TASK PROMPT:
Word for word, reproduce the listing that follows, excluding any pictures it contains.

:: DATASET EXTRACT ::

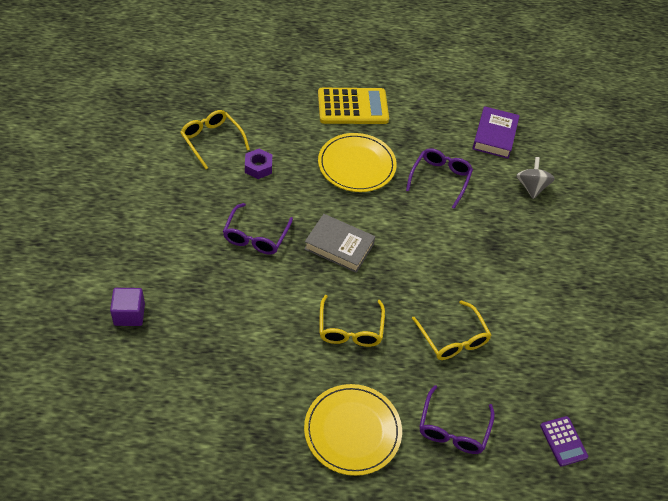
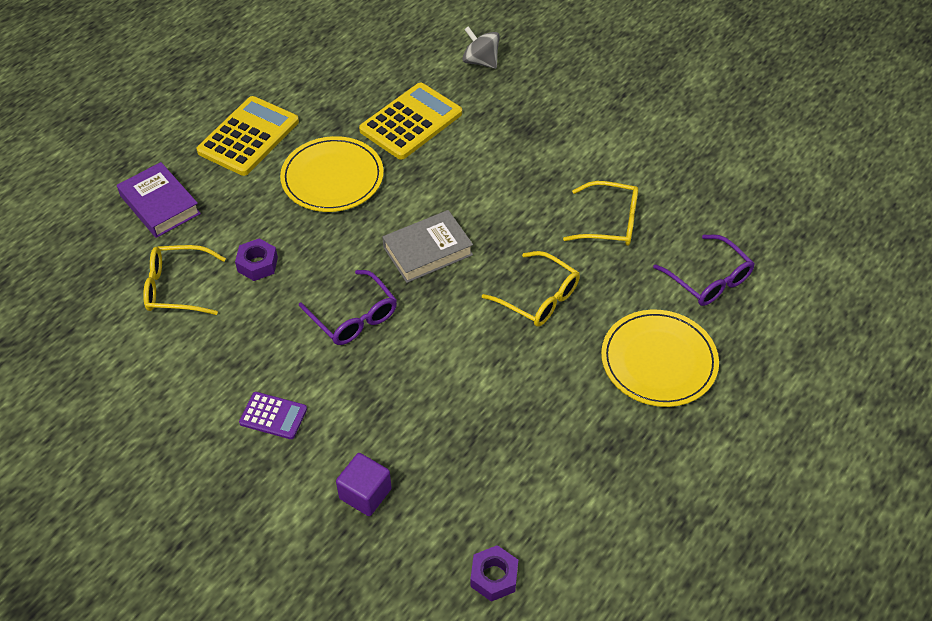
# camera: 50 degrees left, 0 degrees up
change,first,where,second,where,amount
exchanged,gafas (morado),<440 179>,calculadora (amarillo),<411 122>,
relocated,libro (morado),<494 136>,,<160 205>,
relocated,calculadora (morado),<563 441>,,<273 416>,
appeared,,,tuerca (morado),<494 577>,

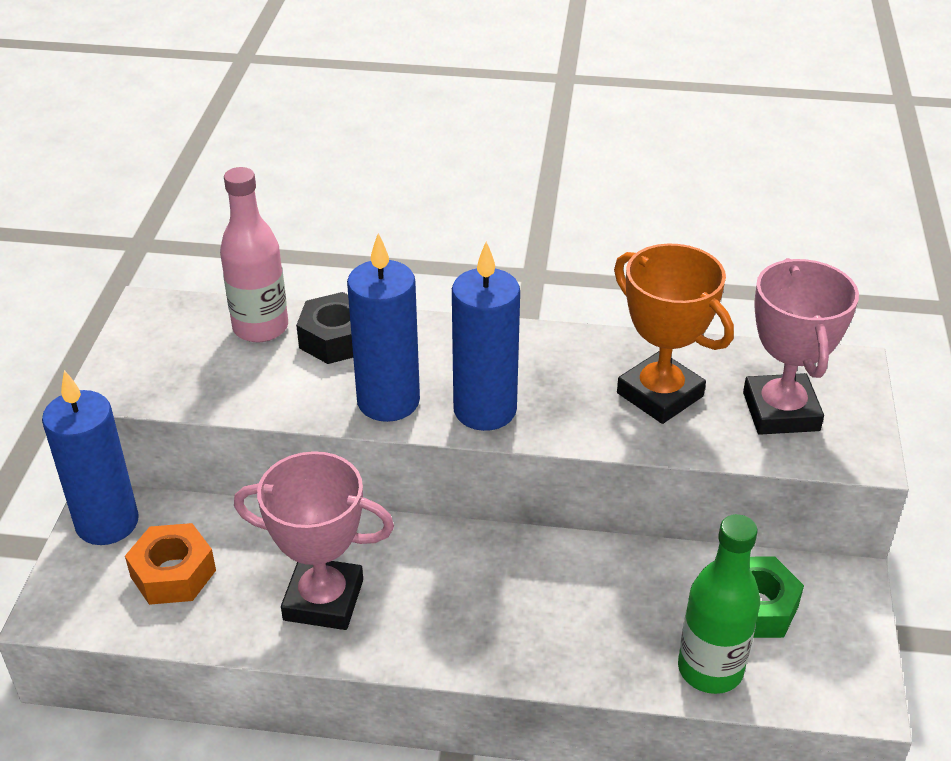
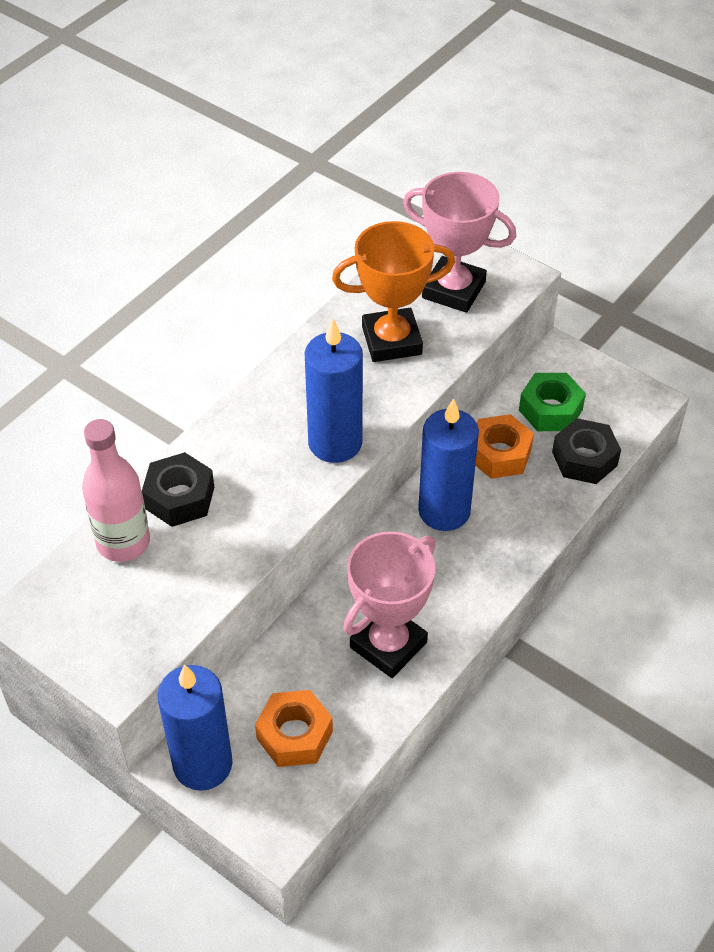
# camera: 60 degrees left, 10 degrees up
change,first,where,second,where,amount
relocated,vela (azul),<388 401>,,<444 511>,
exchanged,botella (verde),<710 669>,tuerca (negro),<584 459>,
appeared,,,tuerca (naranja),<499 454>,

:::

REPLY:
# camera: 50 degrees left, 0 degrees up
change,first,where,second,where,amount
exchanged,gafas (morado),<440 179>,calculadora (amarillo),<411 122>,
relocated,libro (morado),<494 136>,,<160 205>,
relocated,calculadora (morado),<563 441>,,<273 416>,
appeared,,,tuerca (morado),<494 577>,

# camera: 60 degrees left, 10 degrees up
change,first,where,second,where,amount
relocated,vela (azul),<388 401>,,<444 511>,
exchanged,botella (verde),<710 669>,tuerca (negro),<584 459>,
appeared,,,tuerca (naranja),<499 454>,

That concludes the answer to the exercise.